• **PROBLEM DESCRIPTION**: A faithful copy of the entries, without any pictures, is what is needed here.

Content starts

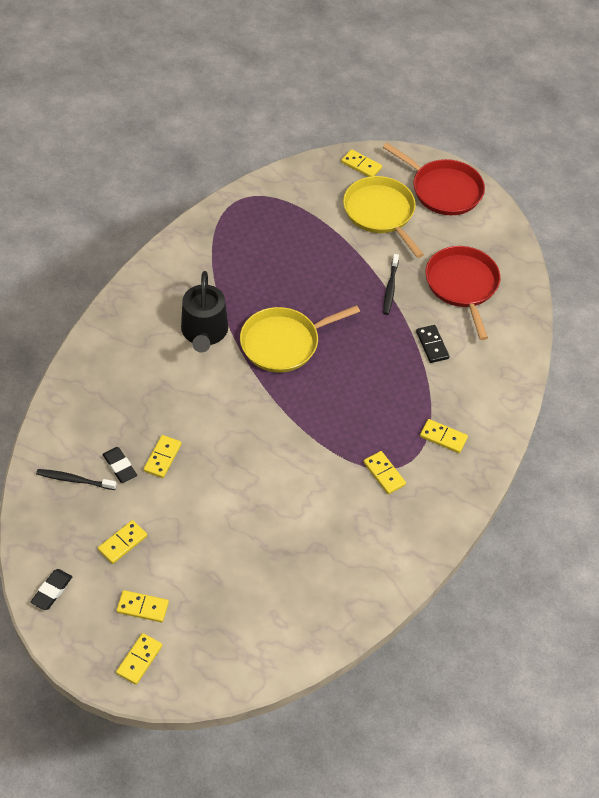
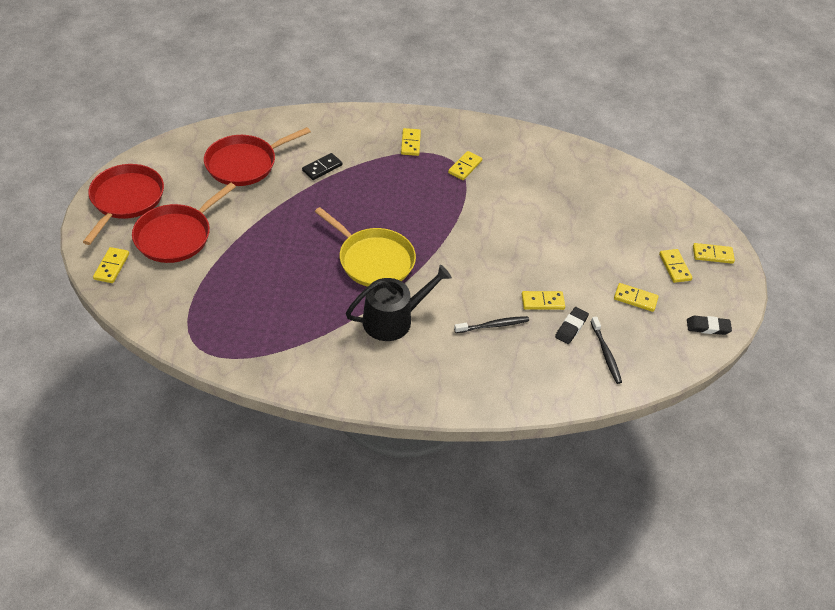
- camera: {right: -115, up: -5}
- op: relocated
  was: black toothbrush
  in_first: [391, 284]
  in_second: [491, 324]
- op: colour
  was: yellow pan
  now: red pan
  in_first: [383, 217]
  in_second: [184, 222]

Content ends

• **FINISHED EXERCISE**:
- camera: {right: -115, up: -5}
- op: relocated
  was: black toothbrush
  in_first: [391, 284]
  in_second: [491, 324]
- op: colour
  was: yellow pan
  now: red pan
  in_first: [383, 217]
  in_second: [184, 222]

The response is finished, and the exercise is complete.